REQUIREMENT →
When you transcribe the data below, reproduce every line exactly and leave each picture out.
====
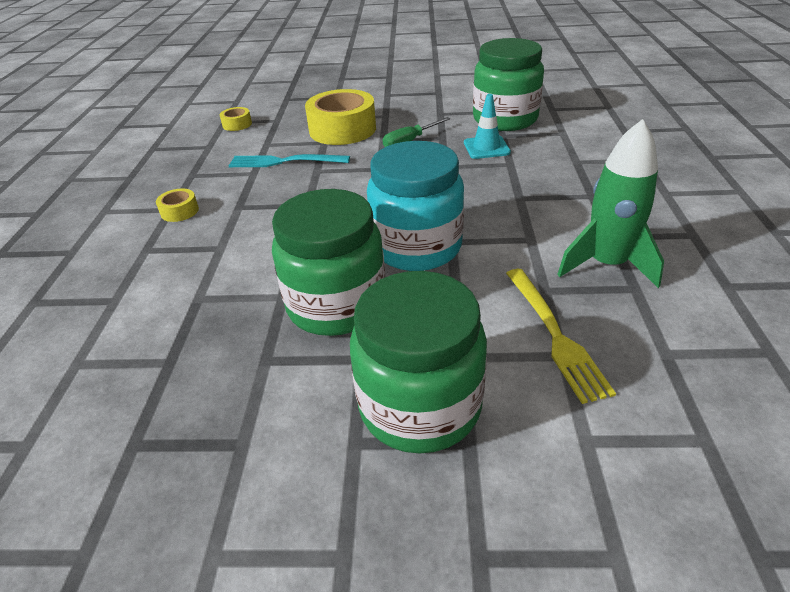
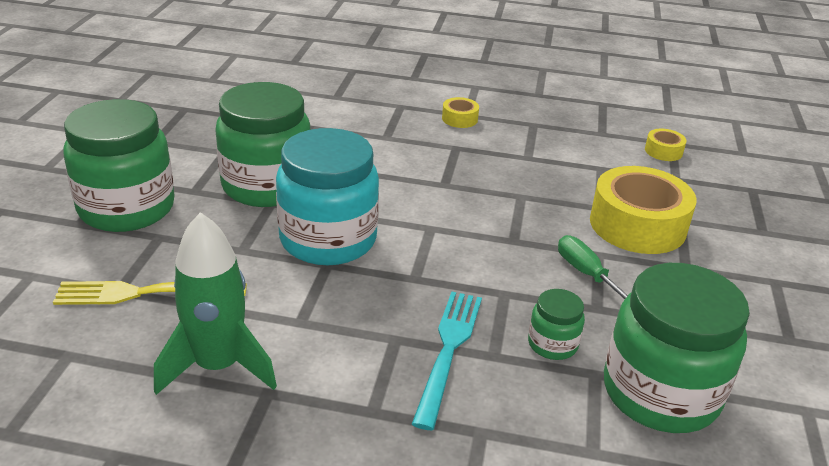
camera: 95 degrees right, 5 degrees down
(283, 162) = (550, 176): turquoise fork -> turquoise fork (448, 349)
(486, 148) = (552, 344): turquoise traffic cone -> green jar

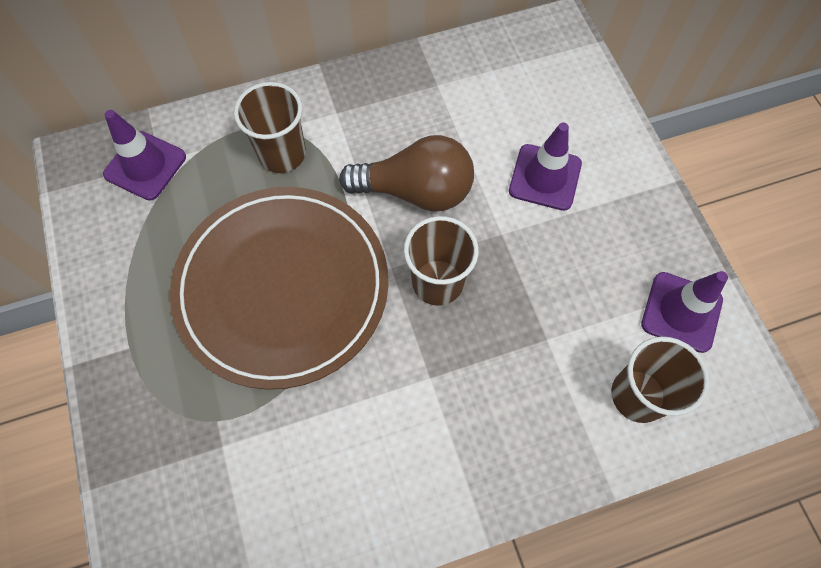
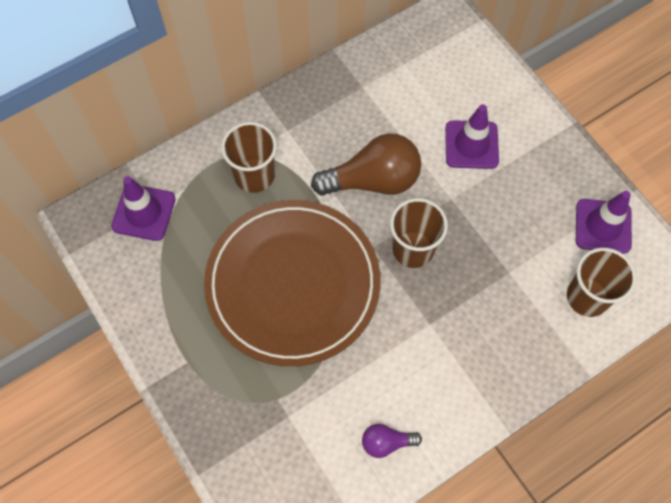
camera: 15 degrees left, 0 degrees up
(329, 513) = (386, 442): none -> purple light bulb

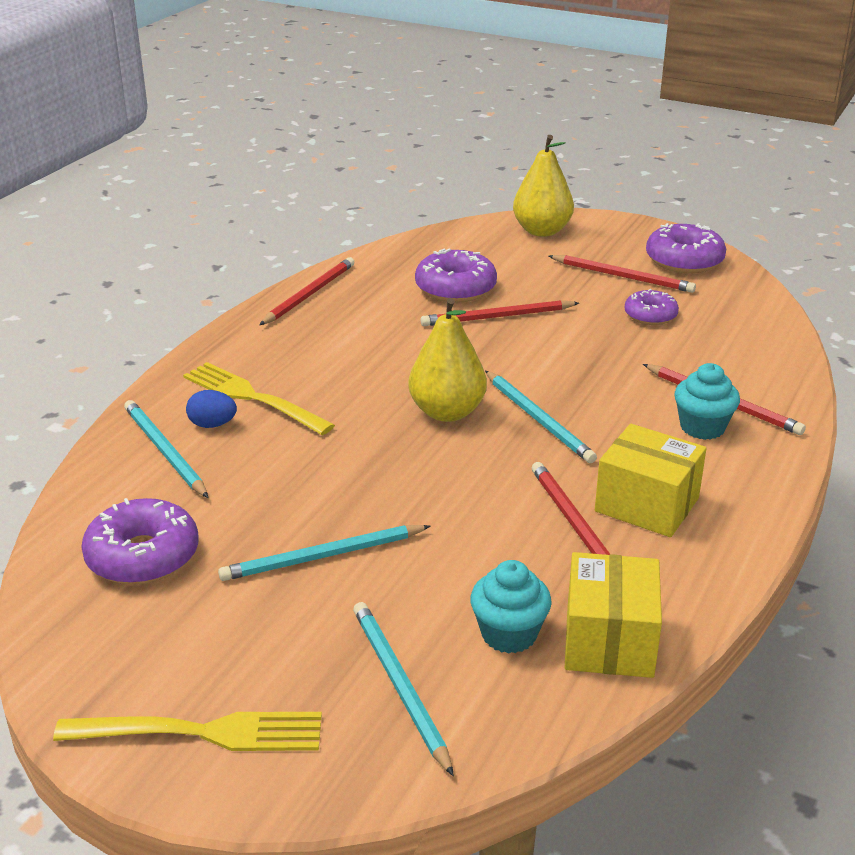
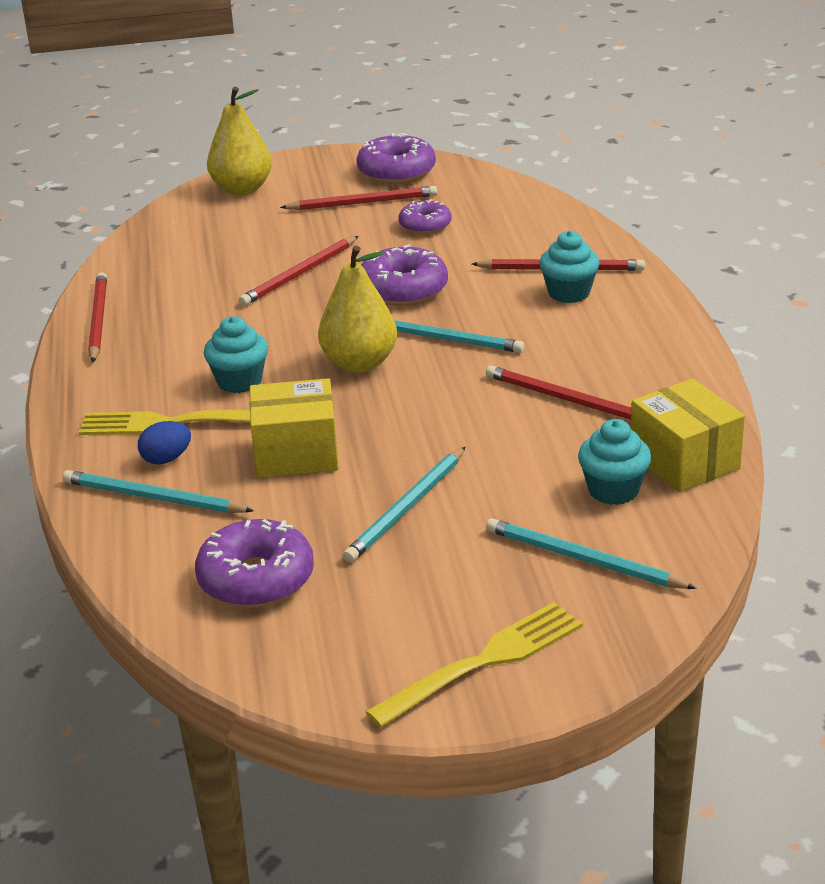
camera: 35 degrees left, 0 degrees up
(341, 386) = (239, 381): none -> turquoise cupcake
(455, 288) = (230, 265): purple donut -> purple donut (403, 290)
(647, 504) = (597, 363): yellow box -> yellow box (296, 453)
====
RESULT BELOW →
camera: 95 degrees right, 5 degrees down
(283, 162) = (550, 176): turquoise fork -> turquoise fork (448, 349)
(486, 148) = (552, 344): turquoise traffic cone -> green jar

camera: 15 degrees left, 0 degrees up
(329, 513) = (386, 442): none -> purple light bulb

camera: 35 degrees left, 0 degrees up
(341, 386) = (239, 381): none -> turquoise cupcake
(455, 288) = (230, 265): purple donut -> purple donut (403, 290)
(647, 504) = (597, 363): yellow box -> yellow box (296, 453)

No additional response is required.